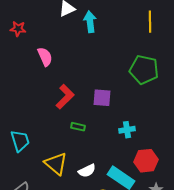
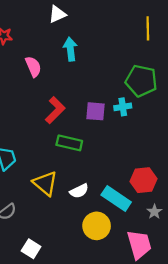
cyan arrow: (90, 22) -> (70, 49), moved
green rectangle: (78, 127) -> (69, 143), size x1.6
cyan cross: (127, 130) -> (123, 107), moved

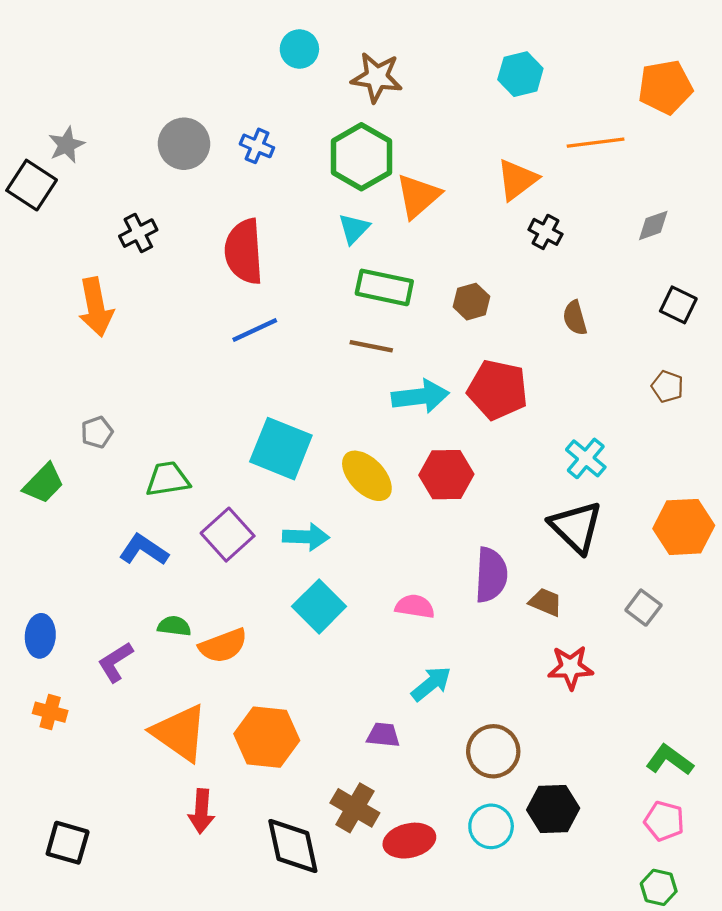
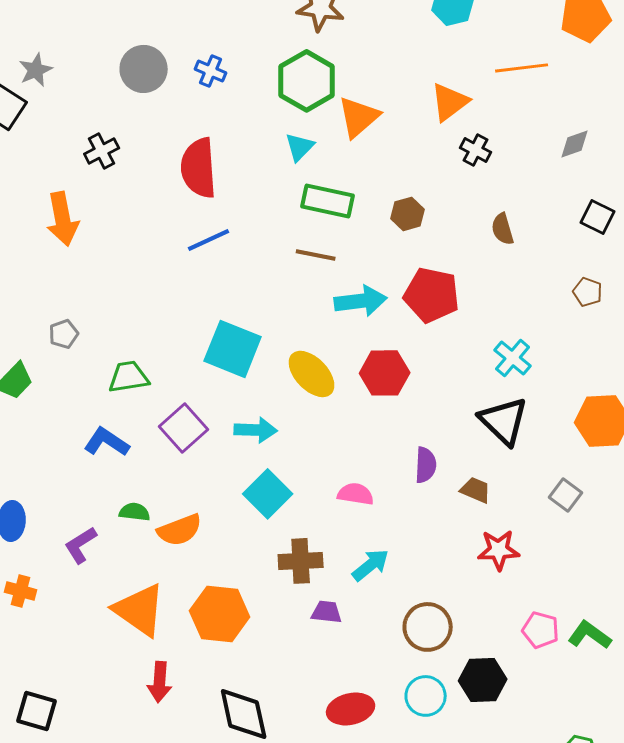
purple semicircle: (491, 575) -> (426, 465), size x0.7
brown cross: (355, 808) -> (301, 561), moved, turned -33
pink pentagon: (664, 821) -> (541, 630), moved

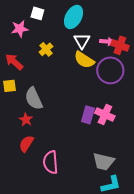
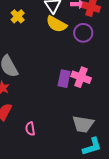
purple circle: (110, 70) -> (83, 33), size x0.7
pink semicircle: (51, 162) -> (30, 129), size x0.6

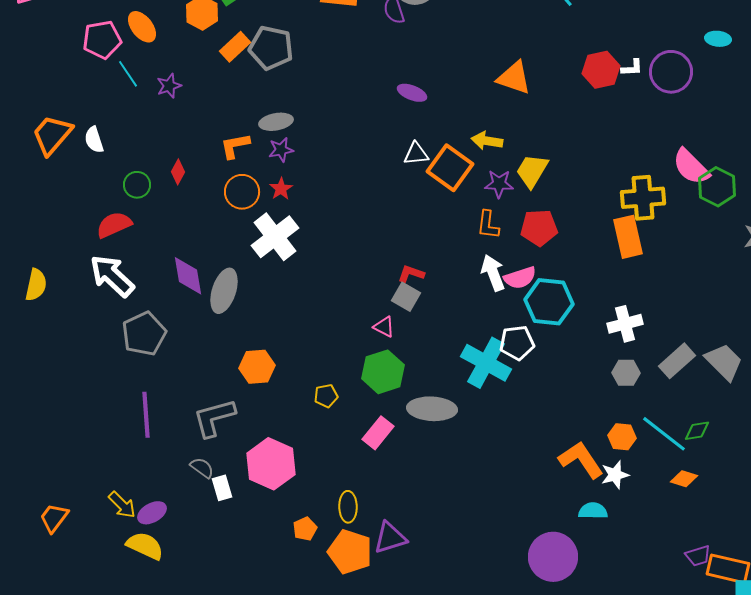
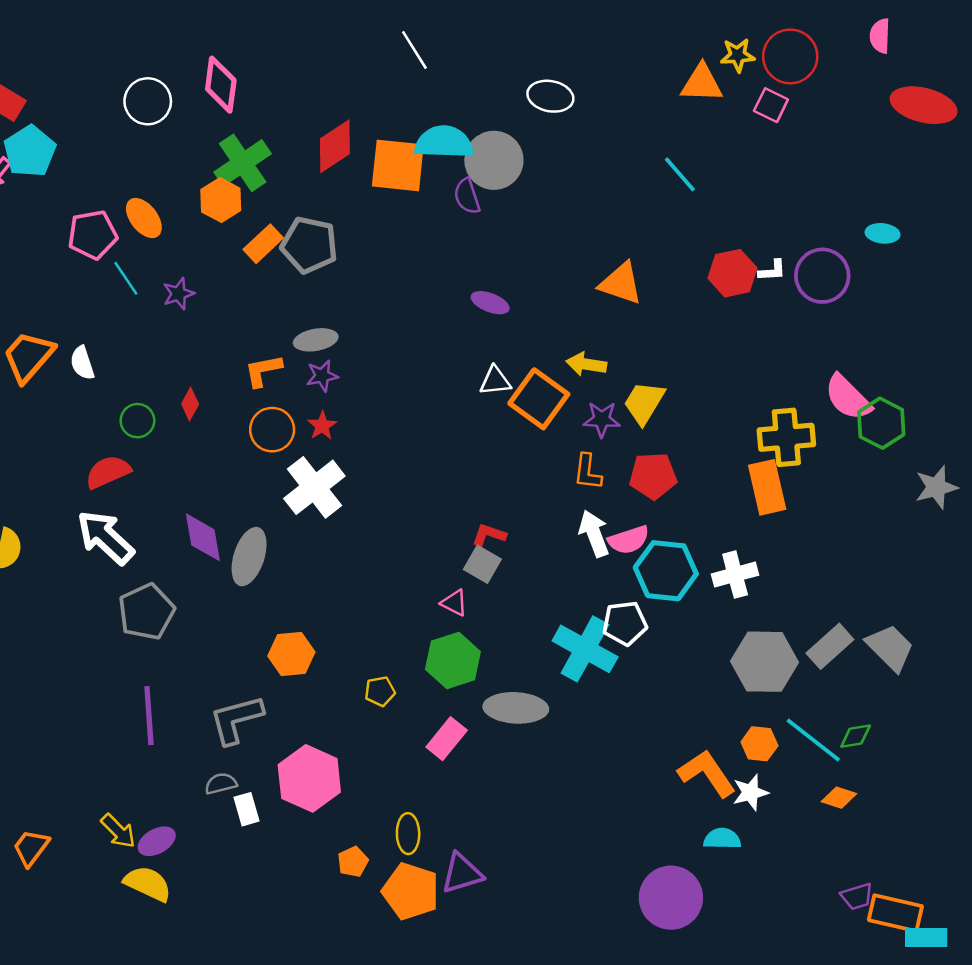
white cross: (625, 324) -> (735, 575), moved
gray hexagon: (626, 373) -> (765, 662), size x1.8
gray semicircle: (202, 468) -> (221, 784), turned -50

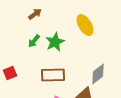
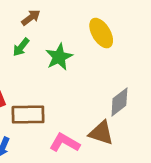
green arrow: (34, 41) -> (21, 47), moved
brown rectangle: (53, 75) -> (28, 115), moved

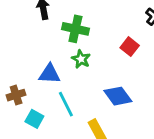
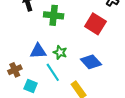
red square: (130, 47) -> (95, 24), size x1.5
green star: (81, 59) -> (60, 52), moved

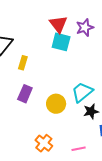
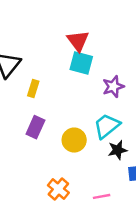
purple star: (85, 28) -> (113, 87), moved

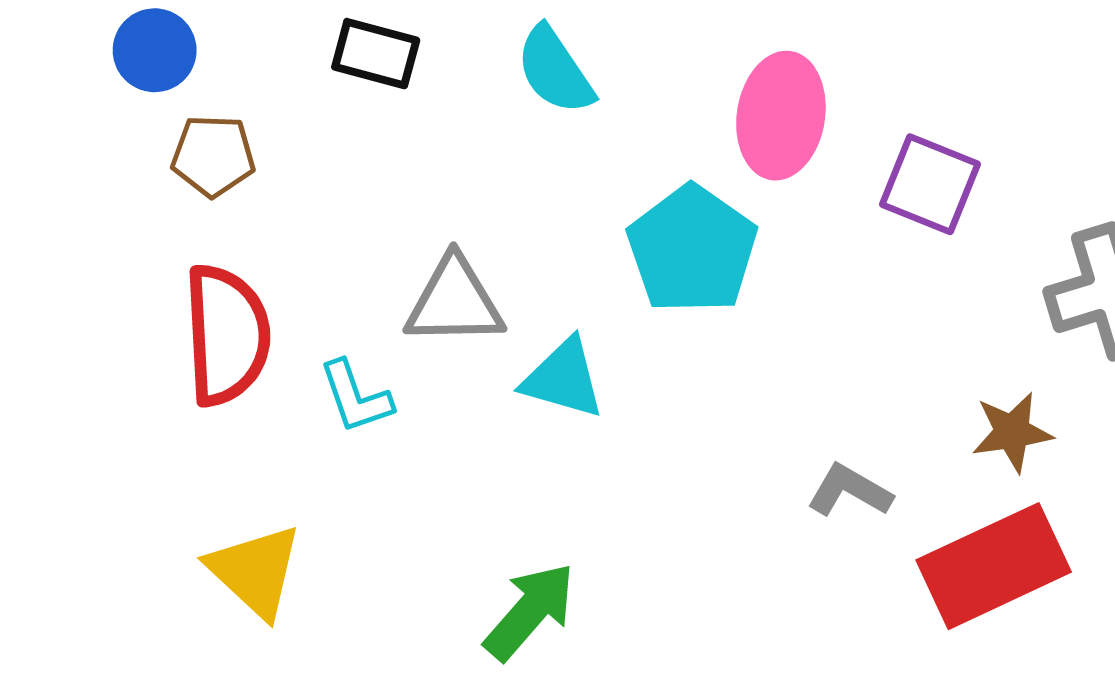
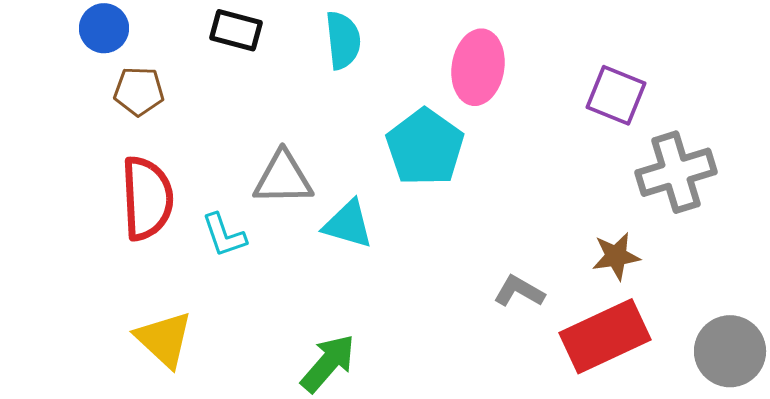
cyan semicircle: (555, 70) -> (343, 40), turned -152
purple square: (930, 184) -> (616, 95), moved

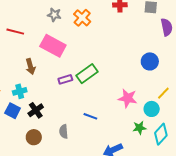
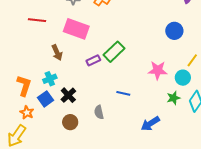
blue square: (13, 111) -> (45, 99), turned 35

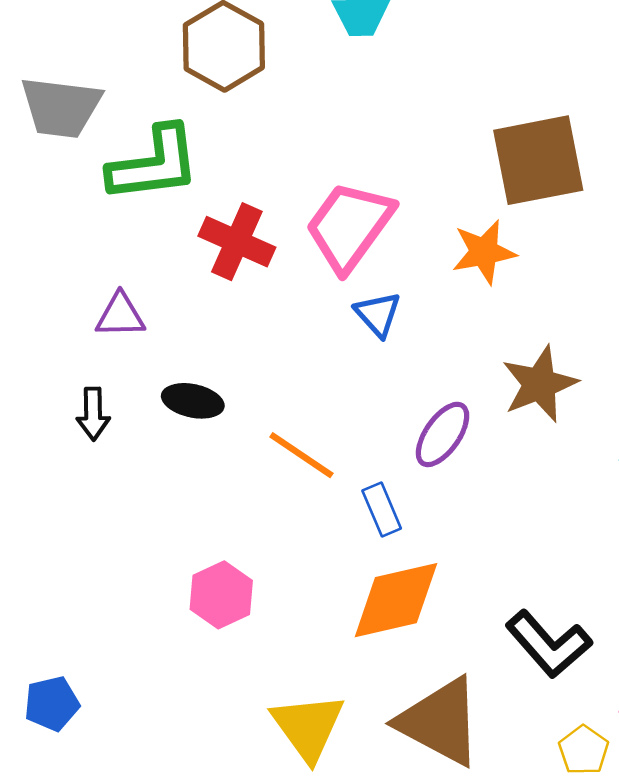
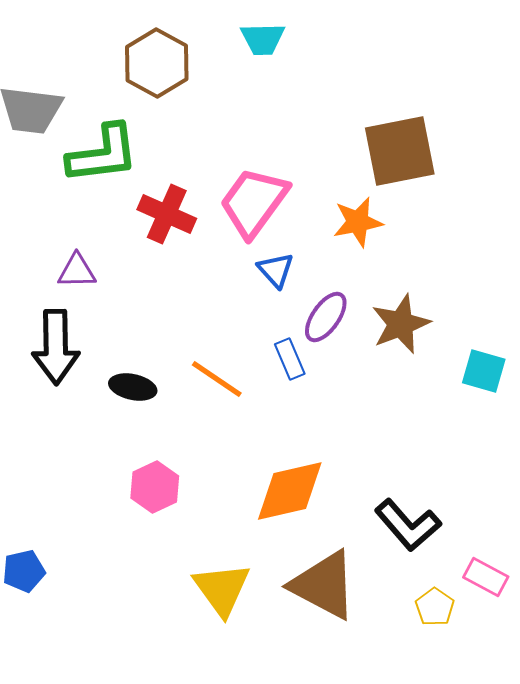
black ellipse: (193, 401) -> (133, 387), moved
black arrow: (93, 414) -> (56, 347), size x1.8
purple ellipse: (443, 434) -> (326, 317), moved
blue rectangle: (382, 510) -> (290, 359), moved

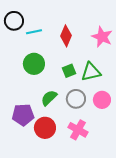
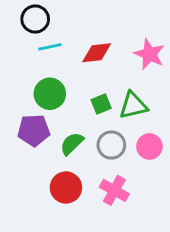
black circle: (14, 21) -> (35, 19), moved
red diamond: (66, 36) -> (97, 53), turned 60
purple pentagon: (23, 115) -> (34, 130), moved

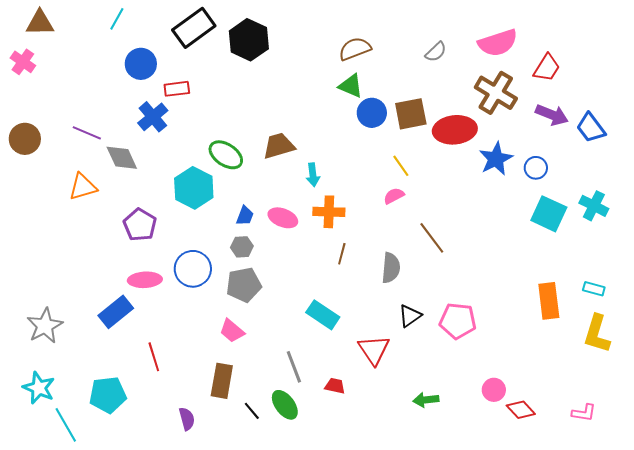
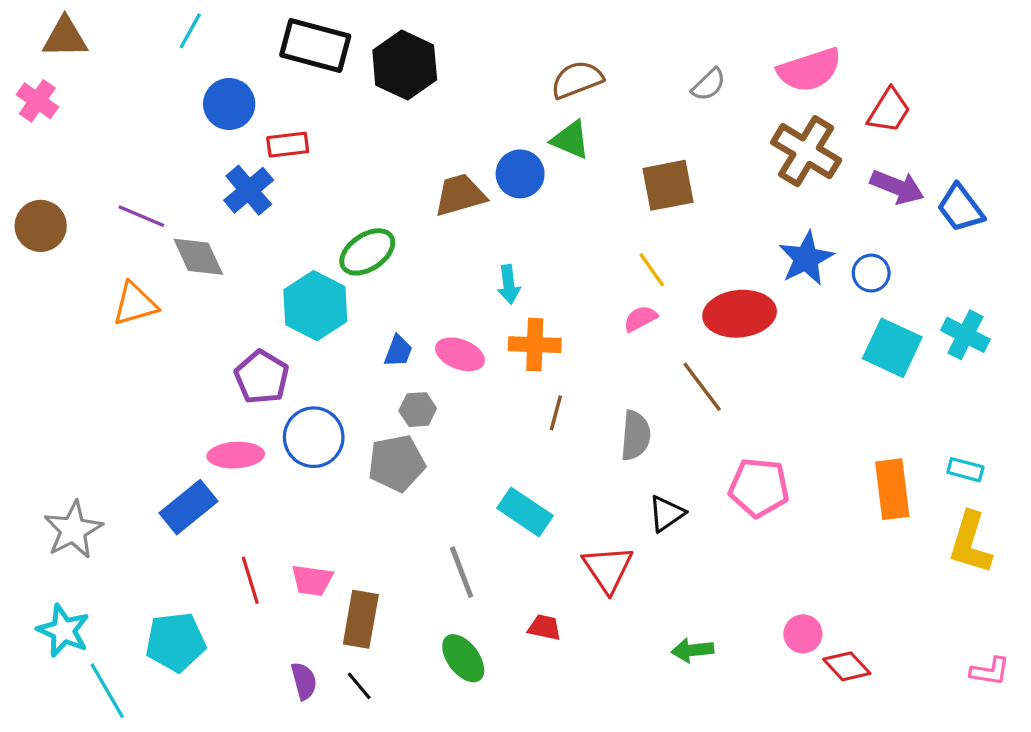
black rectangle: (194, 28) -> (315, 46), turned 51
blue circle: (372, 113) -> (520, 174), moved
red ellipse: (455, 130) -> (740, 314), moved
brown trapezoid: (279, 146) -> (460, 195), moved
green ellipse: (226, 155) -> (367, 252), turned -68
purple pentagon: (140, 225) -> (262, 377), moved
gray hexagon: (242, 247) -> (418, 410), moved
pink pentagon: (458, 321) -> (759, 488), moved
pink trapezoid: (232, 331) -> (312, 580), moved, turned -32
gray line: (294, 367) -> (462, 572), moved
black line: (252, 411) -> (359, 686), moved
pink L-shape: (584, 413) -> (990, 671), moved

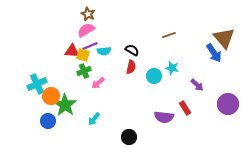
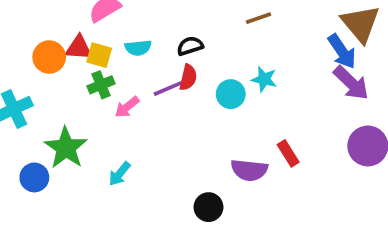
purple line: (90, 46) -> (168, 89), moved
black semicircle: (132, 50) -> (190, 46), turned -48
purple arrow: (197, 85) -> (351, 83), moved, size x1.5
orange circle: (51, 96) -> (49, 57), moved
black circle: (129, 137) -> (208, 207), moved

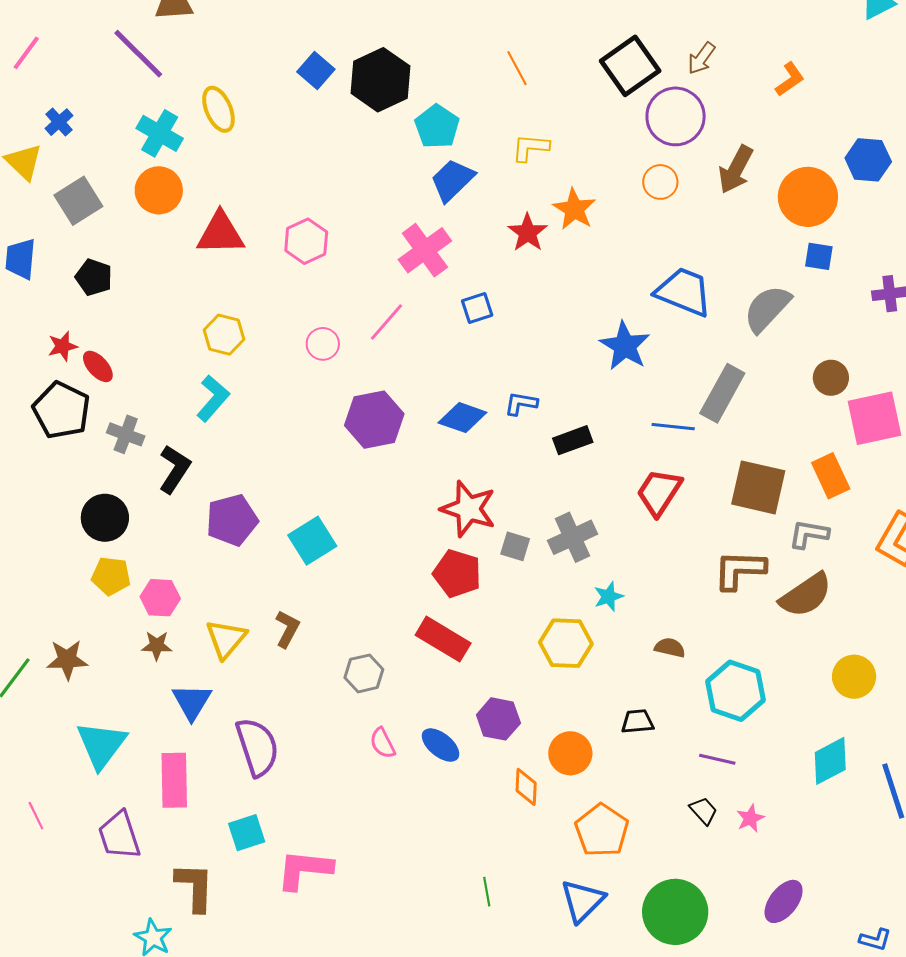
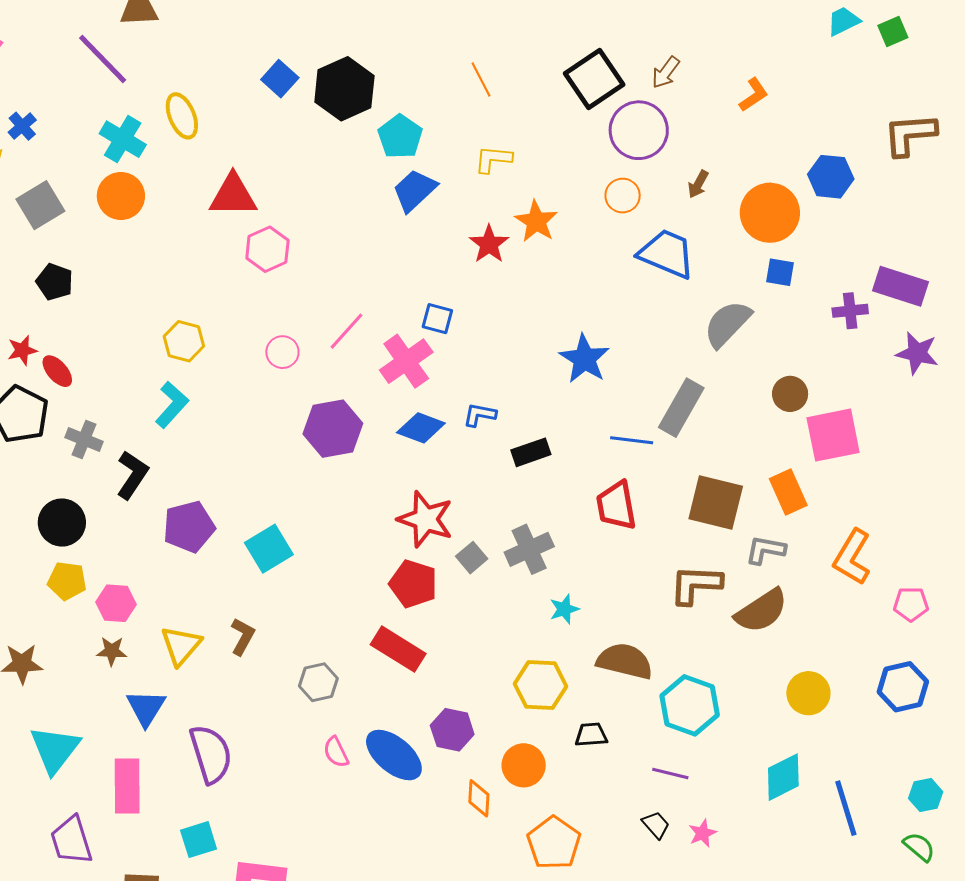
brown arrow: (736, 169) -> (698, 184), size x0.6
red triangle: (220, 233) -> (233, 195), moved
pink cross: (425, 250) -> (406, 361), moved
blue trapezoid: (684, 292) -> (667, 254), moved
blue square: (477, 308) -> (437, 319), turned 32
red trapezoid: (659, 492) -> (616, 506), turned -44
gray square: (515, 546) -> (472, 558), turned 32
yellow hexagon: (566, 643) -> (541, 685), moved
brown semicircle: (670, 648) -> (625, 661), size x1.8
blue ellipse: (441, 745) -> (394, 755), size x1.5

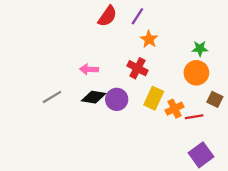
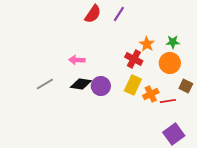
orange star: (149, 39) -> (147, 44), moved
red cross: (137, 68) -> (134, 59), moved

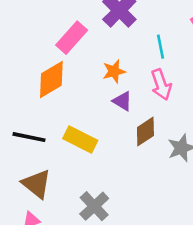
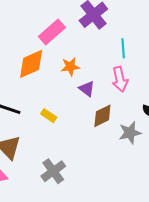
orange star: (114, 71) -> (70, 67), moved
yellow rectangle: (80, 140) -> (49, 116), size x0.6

EXERCISE REQUIREMENTS: In the records above, copy exactly everything from the line that has "green ellipse: (226, 155)" down to the line that has "red triangle: (220, 233) -> (233, 195), moved", both ends included, and leave out the pictures.

WRITTEN RESPONSE:
green ellipse: (226, 155) -> (367, 252), turned -68
purple pentagon: (140, 225) -> (262, 377), moved
gray hexagon: (242, 247) -> (418, 410), moved
pink pentagon: (458, 321) -> (759, 488), moved
pink trapezoid: (232, 331) -> (312, 580), moved, turned -32
gray line: (294, 367) -> (462, 572), moved
black line: (252, 411) -> (359, 686), moved
pink L-shape: (584, 413) -> (990, 671), moved

purple line: (90, 46) -> (168, 89), moved
black semicircle: (132, 50) -> (190, 46), turned -48
purple arrow: (197, 85) -> (351, 83), moved, size x1.5
orange circle: (51, 96) -> (49, 57), moved
black circle: (129, 137) -> (208, 207), moved

brown arrow: (736, 169) -> (698, 184), size x0.6
red triangle: (220, 233) -> (233, 195), moved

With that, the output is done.